### Objective
Write out the lines of the material below, starting at the line that contains "green semicircle: moved 7 px left" and ending at the line that contains "green cross: rotated", with no pictures in your answer.

### Exercise material
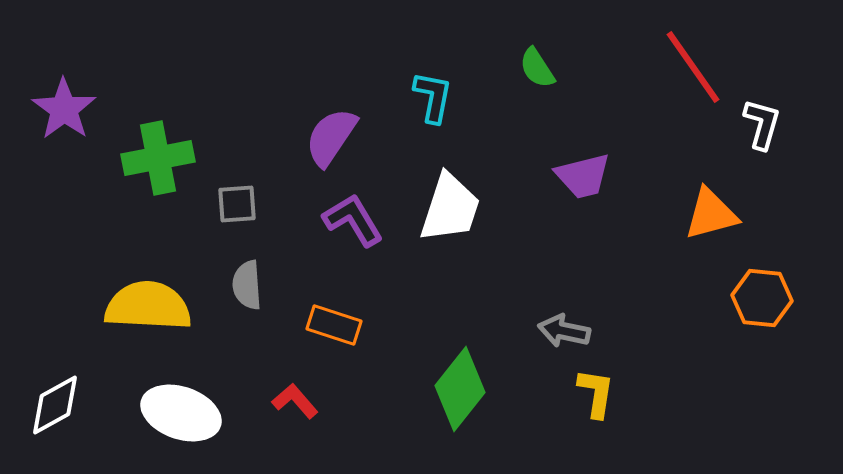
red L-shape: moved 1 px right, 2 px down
--
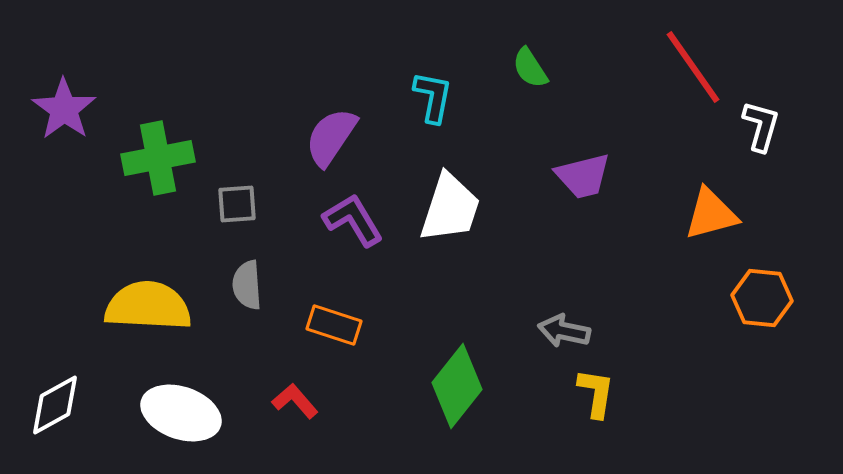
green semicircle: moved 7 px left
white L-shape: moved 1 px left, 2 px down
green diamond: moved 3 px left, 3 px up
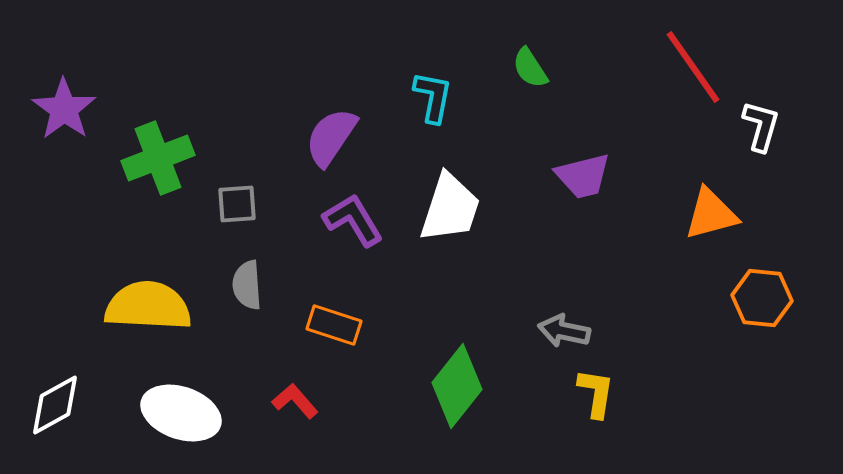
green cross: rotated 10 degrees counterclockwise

### Final result
green semicircle: moved 7 px left
white L-shape: moved 1 px left, 2 px down
green diamond: moved 3 px left, 3 px up
green cross: rotated 10 degrees counterclockwise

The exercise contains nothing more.